What you should do. Search the records for the word "green" and copy every line in which it occurs.

Supplied entries.
════════════════

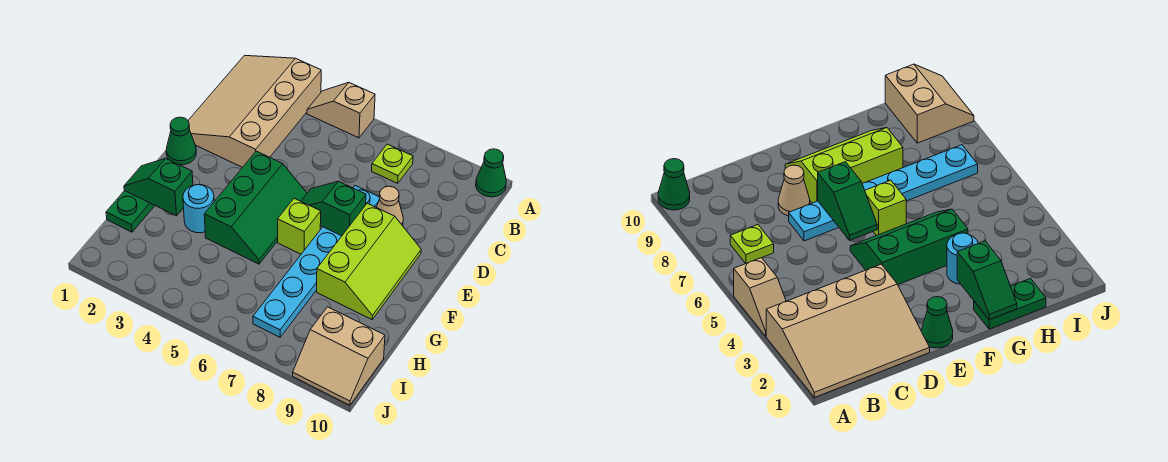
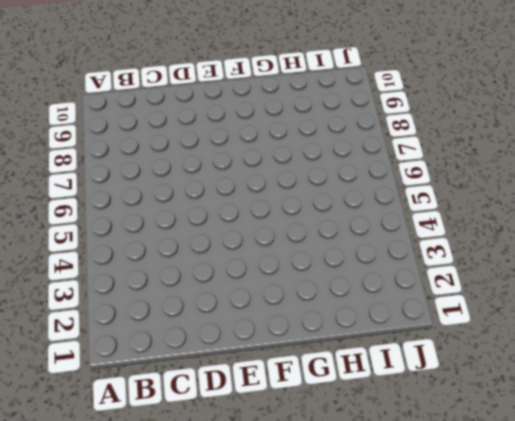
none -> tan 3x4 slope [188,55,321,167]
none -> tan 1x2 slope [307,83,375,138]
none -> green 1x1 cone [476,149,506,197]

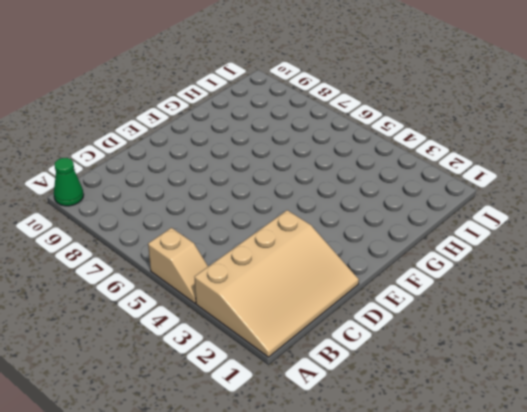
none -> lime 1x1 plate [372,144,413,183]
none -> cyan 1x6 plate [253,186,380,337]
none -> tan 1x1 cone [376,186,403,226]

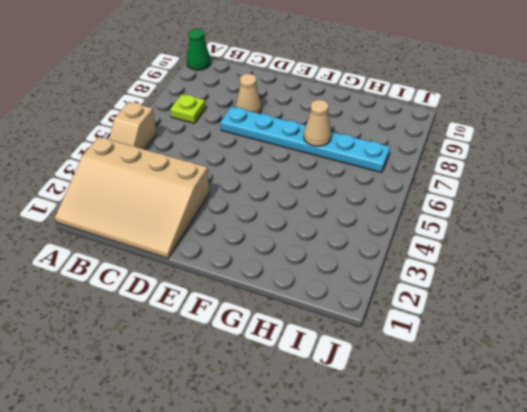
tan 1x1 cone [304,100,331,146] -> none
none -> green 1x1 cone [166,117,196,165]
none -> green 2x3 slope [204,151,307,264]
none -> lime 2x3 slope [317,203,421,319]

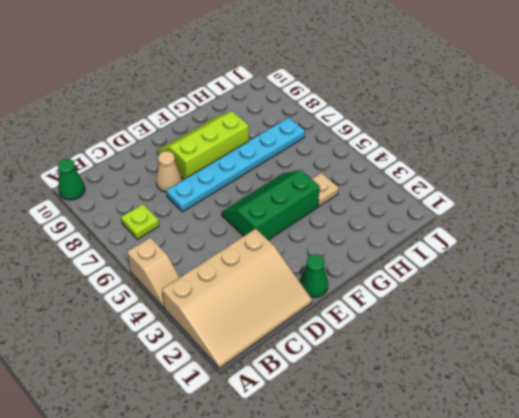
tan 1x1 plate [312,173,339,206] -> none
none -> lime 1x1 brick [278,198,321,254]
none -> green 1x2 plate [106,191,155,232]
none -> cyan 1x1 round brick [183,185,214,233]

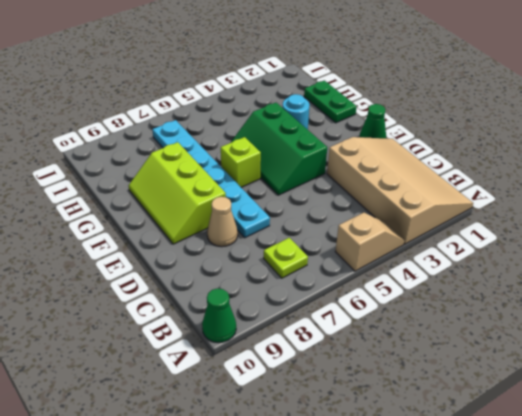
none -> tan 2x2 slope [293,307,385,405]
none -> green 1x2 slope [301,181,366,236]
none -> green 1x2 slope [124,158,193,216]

════════════════

Answer section.
none -> green 1x1 cone [476,149,506,197]
none -> green 1x1 cone [166,117,196,165]
none -> green 2x3 slope [204,151,307,264]
none -> green 1x2 plate [106,191,155,232]
none -> green 1x2 slope [301,181,366,236]
none -> green 1x2 slope [124,158,193,216]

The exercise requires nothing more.